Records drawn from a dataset
[Start of Attachment]

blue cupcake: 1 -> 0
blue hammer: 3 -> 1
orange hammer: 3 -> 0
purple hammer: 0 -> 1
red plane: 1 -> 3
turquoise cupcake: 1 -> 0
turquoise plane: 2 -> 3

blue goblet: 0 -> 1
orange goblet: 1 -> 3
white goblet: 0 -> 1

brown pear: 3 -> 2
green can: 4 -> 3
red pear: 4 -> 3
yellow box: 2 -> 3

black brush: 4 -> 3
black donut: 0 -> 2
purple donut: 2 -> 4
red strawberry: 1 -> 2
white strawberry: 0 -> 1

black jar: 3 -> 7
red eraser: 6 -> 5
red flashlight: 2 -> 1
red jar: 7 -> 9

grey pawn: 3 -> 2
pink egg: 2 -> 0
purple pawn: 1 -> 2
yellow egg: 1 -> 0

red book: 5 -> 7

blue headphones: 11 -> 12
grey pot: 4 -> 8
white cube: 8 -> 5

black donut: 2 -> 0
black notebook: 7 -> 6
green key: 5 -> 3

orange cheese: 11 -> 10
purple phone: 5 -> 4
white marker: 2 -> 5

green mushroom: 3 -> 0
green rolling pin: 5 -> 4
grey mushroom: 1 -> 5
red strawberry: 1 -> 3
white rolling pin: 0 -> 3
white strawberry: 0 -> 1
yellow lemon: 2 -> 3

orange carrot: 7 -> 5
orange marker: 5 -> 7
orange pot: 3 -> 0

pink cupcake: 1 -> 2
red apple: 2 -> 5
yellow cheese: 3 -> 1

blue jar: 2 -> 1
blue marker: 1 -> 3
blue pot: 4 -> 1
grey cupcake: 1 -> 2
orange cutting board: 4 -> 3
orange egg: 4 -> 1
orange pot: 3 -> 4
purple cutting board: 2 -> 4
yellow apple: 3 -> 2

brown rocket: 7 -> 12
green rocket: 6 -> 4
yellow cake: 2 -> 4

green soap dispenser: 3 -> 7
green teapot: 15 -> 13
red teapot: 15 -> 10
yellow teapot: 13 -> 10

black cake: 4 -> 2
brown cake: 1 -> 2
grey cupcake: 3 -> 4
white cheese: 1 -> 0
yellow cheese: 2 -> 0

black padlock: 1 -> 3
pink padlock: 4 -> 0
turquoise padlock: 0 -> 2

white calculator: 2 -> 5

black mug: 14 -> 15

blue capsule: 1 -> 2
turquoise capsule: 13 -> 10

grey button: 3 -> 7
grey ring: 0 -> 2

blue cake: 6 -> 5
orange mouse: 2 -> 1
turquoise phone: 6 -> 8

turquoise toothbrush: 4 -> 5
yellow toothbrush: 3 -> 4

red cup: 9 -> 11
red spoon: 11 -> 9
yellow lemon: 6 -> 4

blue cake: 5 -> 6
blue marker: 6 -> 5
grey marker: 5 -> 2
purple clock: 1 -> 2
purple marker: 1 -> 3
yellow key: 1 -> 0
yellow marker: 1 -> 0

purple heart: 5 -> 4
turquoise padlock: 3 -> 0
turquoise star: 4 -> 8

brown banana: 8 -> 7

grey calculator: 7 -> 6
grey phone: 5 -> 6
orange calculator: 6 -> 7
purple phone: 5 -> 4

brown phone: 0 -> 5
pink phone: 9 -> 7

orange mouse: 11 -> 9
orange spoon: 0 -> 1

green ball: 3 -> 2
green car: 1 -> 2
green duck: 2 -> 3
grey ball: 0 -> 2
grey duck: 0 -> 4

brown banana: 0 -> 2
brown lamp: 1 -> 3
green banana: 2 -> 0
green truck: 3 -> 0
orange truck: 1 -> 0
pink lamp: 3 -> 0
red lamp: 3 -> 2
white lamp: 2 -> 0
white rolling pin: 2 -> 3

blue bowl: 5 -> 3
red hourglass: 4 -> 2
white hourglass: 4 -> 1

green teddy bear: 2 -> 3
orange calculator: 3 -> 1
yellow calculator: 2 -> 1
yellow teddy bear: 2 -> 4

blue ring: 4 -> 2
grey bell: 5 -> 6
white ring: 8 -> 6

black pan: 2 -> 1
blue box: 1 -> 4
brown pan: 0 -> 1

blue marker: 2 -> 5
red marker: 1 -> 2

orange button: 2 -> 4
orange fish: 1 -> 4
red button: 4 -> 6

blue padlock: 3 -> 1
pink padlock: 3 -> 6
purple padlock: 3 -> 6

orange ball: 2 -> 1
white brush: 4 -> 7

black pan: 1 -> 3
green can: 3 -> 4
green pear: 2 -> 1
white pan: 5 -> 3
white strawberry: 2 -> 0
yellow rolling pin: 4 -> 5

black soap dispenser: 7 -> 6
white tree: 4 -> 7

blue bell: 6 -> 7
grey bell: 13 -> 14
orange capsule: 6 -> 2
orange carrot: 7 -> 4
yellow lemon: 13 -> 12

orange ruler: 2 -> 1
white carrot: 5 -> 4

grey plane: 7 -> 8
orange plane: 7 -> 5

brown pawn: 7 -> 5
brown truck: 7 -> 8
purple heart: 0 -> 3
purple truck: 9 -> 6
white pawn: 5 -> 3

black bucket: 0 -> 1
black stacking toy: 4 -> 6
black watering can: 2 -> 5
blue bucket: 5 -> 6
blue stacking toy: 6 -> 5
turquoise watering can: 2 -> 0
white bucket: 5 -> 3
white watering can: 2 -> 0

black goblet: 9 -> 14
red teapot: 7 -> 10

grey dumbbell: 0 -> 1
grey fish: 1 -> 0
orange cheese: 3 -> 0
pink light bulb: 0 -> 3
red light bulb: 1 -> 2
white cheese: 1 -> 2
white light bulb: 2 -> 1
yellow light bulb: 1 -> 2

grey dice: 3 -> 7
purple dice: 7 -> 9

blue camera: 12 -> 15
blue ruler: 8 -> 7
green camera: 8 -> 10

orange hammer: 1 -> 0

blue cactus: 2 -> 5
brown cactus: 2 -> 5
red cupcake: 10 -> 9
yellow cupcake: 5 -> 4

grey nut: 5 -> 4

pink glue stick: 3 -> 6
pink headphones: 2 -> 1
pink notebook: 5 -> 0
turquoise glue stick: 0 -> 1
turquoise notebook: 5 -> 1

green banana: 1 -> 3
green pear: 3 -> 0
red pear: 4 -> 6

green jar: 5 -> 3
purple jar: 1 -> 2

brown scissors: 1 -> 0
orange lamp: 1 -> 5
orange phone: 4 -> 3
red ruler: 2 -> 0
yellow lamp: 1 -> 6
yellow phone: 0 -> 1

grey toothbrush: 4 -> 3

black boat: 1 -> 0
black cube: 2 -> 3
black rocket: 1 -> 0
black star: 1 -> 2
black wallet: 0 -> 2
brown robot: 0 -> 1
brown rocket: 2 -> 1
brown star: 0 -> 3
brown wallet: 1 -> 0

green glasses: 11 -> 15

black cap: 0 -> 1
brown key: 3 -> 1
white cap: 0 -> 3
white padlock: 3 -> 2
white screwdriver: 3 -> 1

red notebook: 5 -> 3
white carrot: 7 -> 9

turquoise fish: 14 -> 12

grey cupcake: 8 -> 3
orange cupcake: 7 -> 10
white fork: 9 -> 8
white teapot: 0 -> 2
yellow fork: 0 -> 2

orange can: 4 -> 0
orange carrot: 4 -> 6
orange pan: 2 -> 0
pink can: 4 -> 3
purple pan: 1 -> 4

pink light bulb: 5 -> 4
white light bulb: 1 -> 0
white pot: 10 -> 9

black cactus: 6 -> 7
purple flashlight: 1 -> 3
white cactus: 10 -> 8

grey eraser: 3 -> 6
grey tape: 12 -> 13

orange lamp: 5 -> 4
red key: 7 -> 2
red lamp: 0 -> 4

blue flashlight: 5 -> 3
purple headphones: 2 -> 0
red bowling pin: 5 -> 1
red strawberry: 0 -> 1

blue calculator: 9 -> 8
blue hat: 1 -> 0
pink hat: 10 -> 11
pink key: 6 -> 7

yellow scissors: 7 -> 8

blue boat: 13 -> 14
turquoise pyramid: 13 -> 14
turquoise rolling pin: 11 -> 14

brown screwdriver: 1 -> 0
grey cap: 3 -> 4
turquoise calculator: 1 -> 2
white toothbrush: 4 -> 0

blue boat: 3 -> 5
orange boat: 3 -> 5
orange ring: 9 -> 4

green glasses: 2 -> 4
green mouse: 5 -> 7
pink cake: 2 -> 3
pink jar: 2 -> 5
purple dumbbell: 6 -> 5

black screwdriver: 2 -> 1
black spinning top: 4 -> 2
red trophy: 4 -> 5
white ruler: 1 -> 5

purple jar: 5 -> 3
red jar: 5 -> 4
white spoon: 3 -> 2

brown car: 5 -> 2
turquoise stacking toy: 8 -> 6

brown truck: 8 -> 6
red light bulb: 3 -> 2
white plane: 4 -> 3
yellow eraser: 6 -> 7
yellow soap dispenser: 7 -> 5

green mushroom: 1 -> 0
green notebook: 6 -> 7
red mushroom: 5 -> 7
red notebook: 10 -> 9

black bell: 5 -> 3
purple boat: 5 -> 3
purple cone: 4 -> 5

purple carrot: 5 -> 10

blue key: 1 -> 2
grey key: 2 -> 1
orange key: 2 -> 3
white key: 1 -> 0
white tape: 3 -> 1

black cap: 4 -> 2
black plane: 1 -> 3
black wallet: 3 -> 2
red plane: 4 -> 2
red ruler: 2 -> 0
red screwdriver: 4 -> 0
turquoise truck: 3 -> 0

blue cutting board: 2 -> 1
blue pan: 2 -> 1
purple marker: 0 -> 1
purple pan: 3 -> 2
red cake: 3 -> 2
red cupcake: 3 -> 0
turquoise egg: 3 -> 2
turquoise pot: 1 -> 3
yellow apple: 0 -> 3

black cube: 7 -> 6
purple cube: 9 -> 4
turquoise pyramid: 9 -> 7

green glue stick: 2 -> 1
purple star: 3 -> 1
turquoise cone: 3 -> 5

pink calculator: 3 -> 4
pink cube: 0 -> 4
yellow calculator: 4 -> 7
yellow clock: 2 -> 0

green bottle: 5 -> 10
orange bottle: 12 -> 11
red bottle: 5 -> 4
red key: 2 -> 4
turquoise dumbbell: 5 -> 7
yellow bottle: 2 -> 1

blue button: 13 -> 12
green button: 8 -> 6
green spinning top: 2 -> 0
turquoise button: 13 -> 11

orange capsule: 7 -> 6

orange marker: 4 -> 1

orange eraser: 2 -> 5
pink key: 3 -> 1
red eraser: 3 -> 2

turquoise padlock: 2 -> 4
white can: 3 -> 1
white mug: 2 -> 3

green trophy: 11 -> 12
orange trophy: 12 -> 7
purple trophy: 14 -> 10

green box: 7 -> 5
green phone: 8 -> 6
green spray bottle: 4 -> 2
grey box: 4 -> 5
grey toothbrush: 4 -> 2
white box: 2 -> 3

[End of Attachment]

From the data above, reproduce word for word the lines running from the line with "red screwdriver: 4 -> 0" to the line with "turquoise button: 13 -> 11", ends included.

red screwdriver: 4 -> 0
turquoise truck: 3 -> 0

blue cutting board: 2 -> 1
blue pan: 2 -> 1
purple marker: 0 -> 1
purple pan: 3 -> 2
red cake: 3 -> 2
red cupcake: 3 -> 0
turquoise egg: 3 -> 2
turquoise pot: 1 -> 3
yellow apple: 0 -> 3

black cube: 7 -> 6
purple cube: 9 -> 4
turquoise pyramid: 9 -> 7

green glue stick: 2 -> 1
purple star: 3 -> 1
turquoise cone: 3 -> 5

pink calculator: 3 -> 4
pink cube: 0 -> 4
yellow calculator: 4 -> 7
yellow clock: 2 -> 0

green bottle: 5 -> 10
orange bottle: 12 -> 11
red bottle: 5 -> 4
red key: 2 -> 4
turquoise dumbbell: 5 -> 7
yellow bottle: 2 -> 1

blue button: 13 -> 12
green button: 8 -> 6
green spinning top: 2 -> 0
turquoise button: 13 -> 11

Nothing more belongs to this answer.